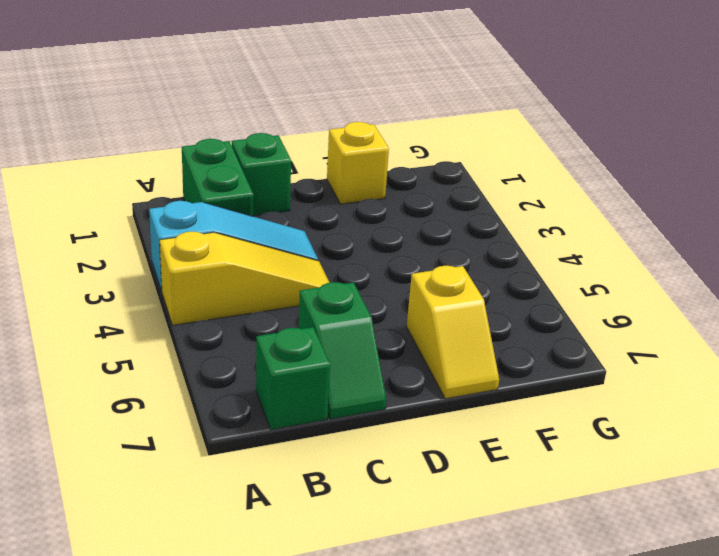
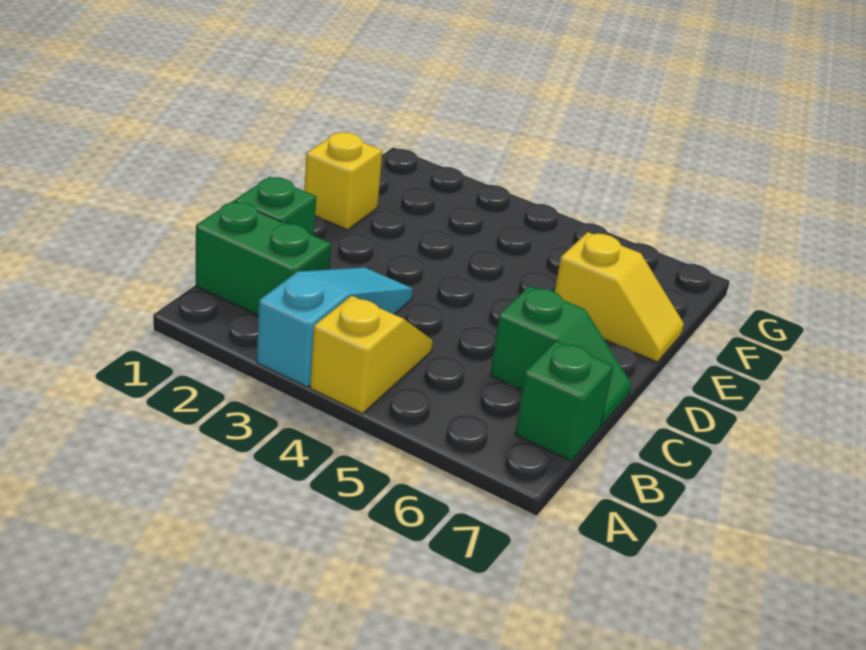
yellow slope A4:C4 level 1 top A -> yellow slope A4:B4 level 1 top A

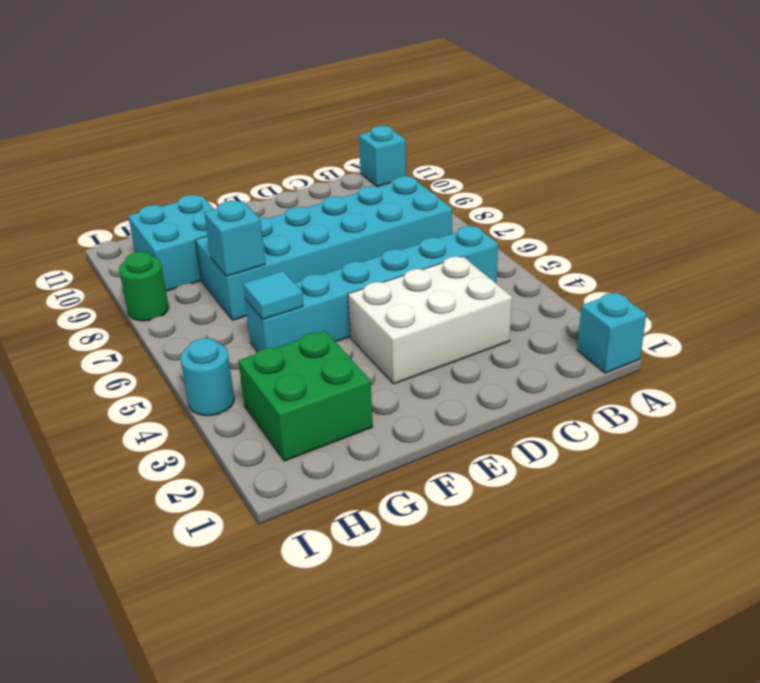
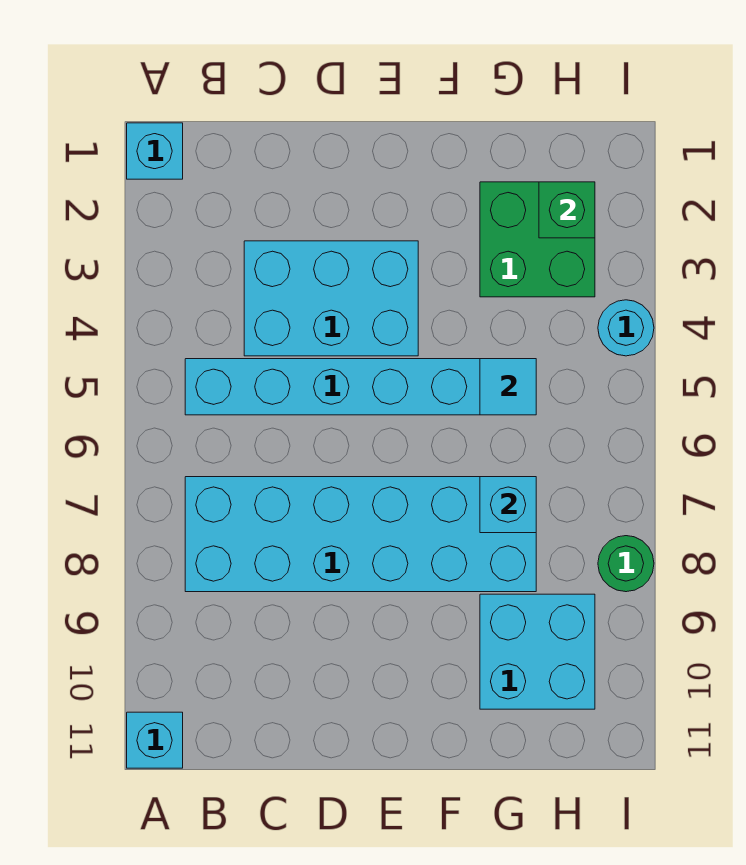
white brick C3:E4 level 1 -> cyan brick C3:E4 level 1
none -> green brick H2 level 2

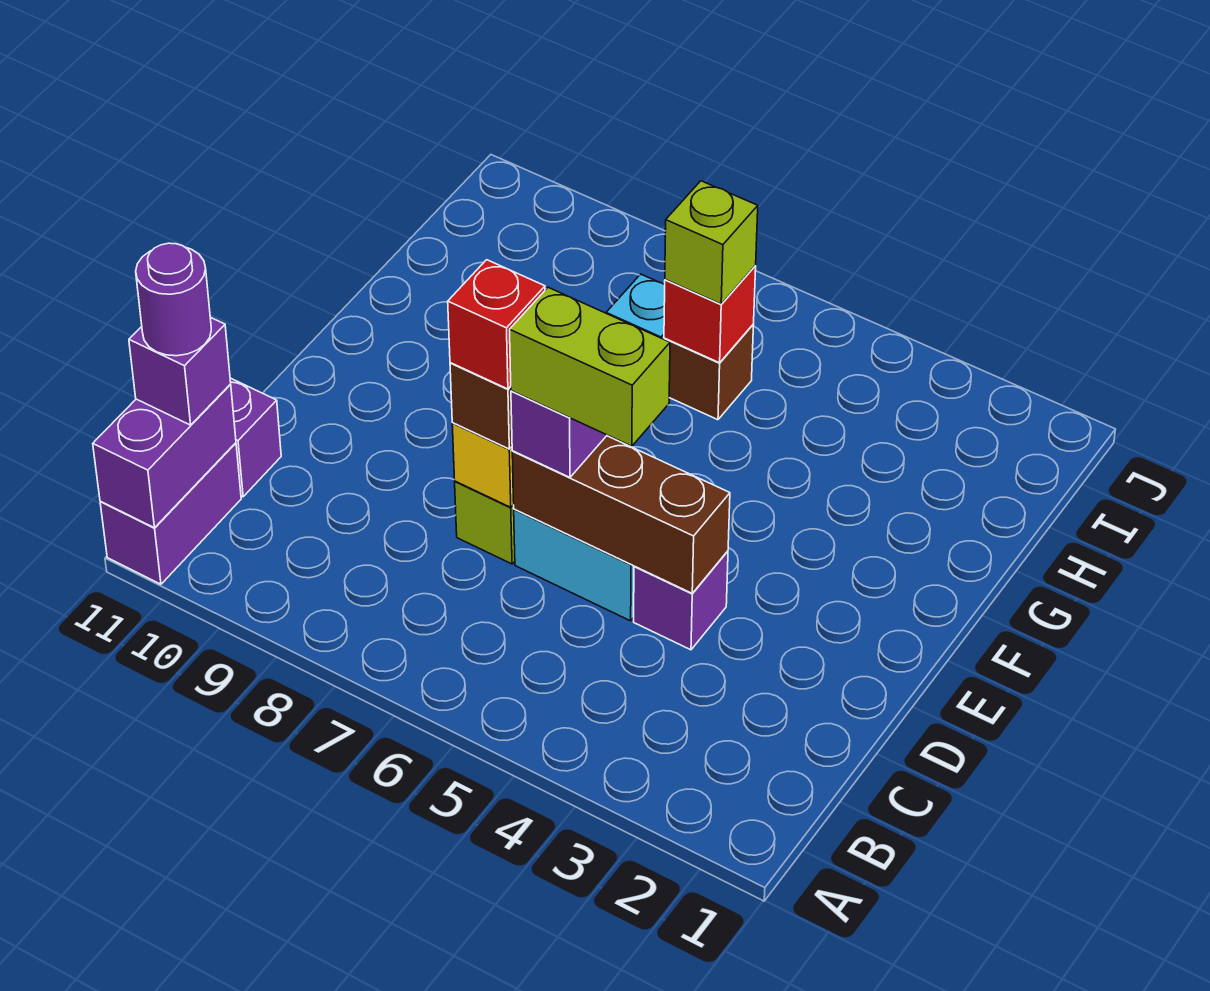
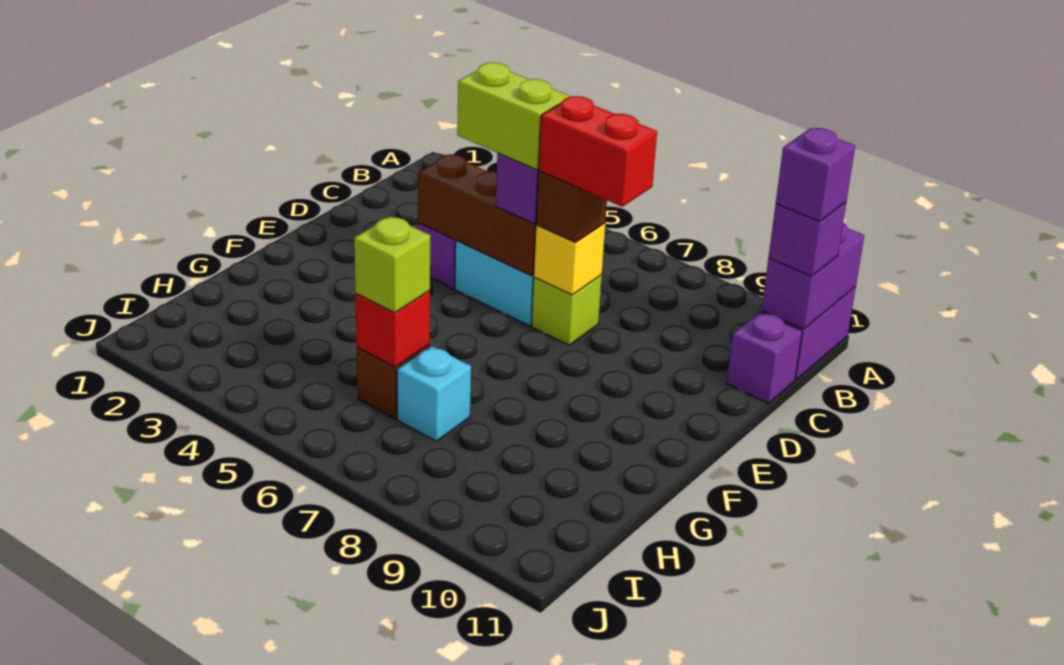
purple round brick B11 level 4 -> purple brick B11 level 4
red brick D7 level 4 -> red brick D7:D8 level 4

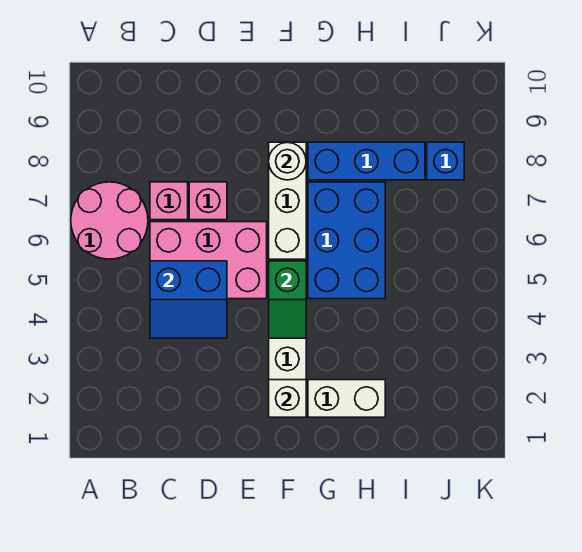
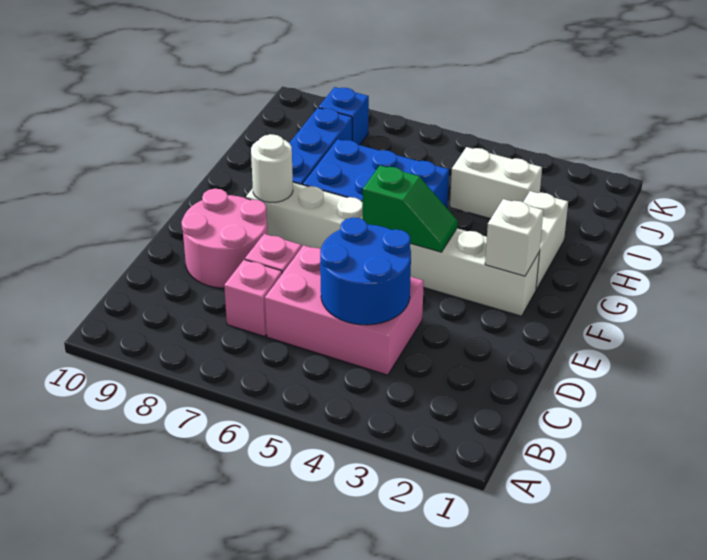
pink round brick A6:B7 level 1 -> pink round brick D8:E9 level 1
blue slope C4:D5 level 2 top 5 -> blue round brick C4:D5 level 2
pink brick C5:E6 level 1 -> pink brick C4:D6 level 1
none -> white brick I3:I4 level 1

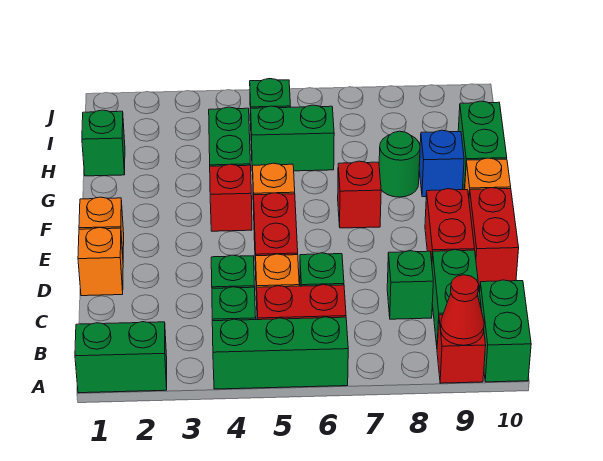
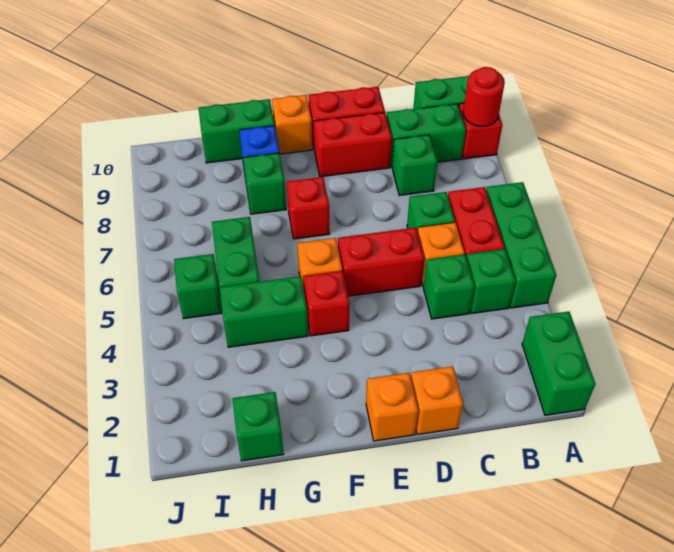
red cone A9 level 2 -> red round brick A9 level 2
green round brick G8 level 1 -> green brick G8 level 1

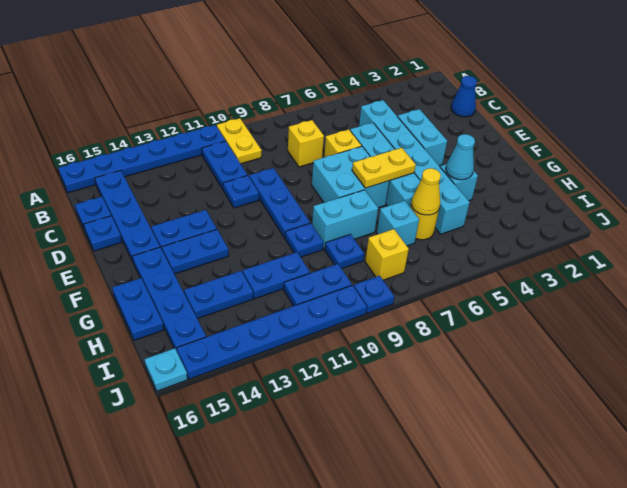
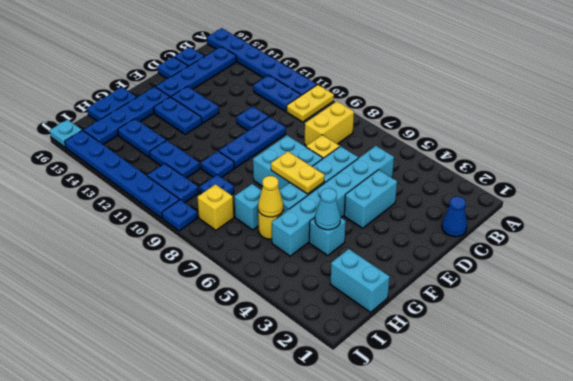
blue plate B11:C11 level 1 -> blue plate B11:B12 level 1
yellow brick C8 level 1 -> yellow brick B8:C8 level 1
cyan brick G8:G9 level 1 -> cyan brick H1:H2 level 1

Problem to work on: The required output is the lines from the one containing "pink round brick A6:B7" through the end of the data, printed exactly, with no pictures.

Expected output:
pink round brick A6:B7 level 1 -> pink round brick D8:E9 level 1
blue slope C4:D5 level 2 top 5 -> blue round brick C4:D5 level 2
pink brick C5:E6 level 1 -> pink brick C4:D6 level 1
none -> white brick I3:I4 level 1

red cone A9 level 2 -> red round brick A9 level 2
green round brick G8 level 1 -> green brick G8 level 1

blue plate B11:C11 level 1 -> blue plate B11:B12 level 1
yellow brick C8 level 1 -> yellow brick B8:C8 level 1
cyan brick G8:G9 level 1 -> cyan brick H1:H2 level 1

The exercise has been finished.